> Source data
[Start of section]

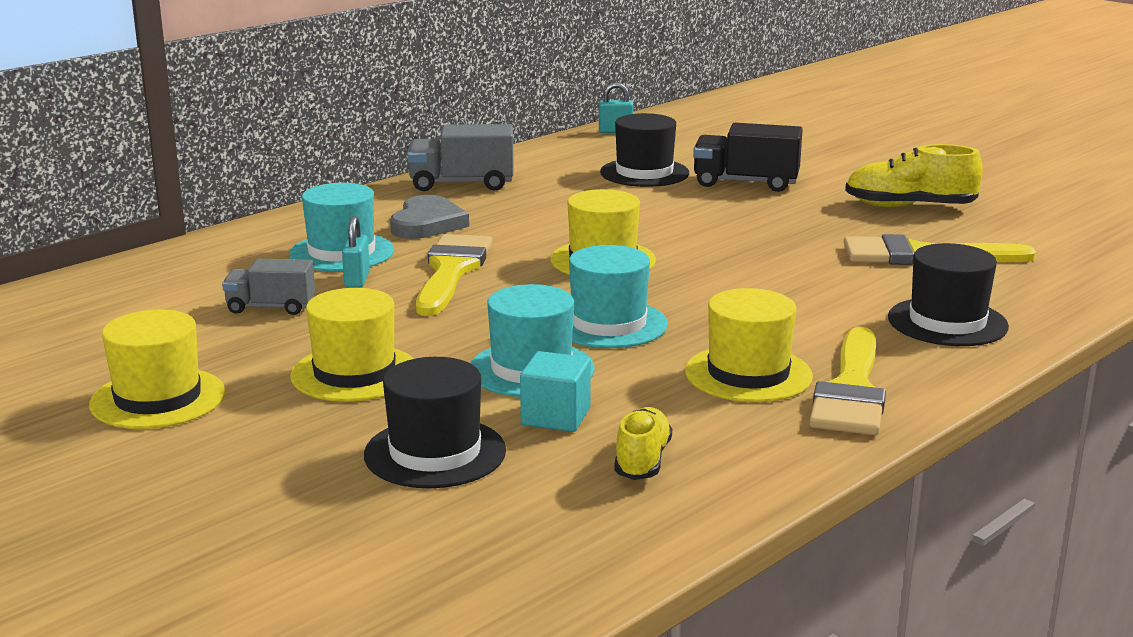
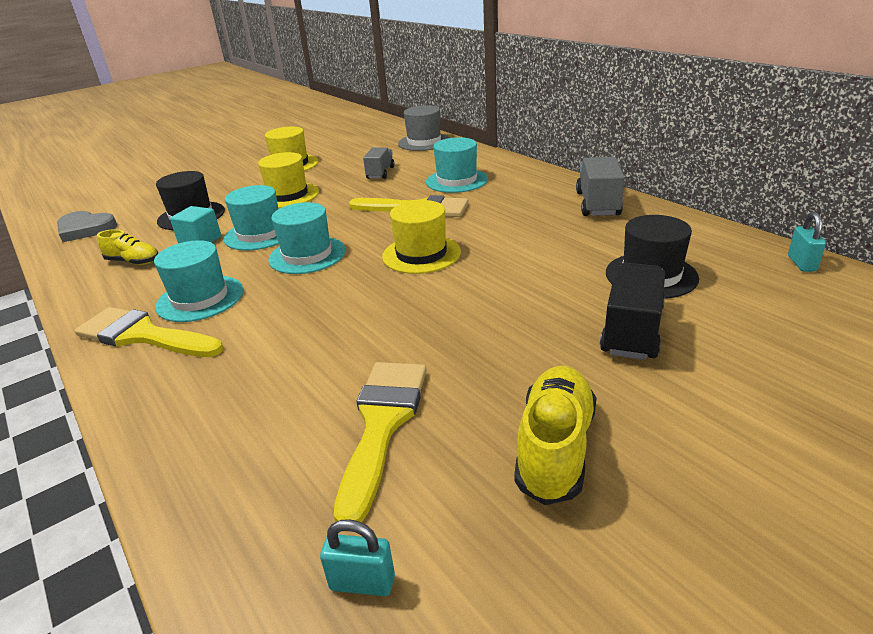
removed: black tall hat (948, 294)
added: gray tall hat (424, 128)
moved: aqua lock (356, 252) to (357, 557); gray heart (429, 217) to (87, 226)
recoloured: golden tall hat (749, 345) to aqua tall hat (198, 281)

[End of section]

> Exercise instructions
Looking at the listing above, count each line that contains the word "aqua" and write the number with nothing else.

> Solution for this problem
2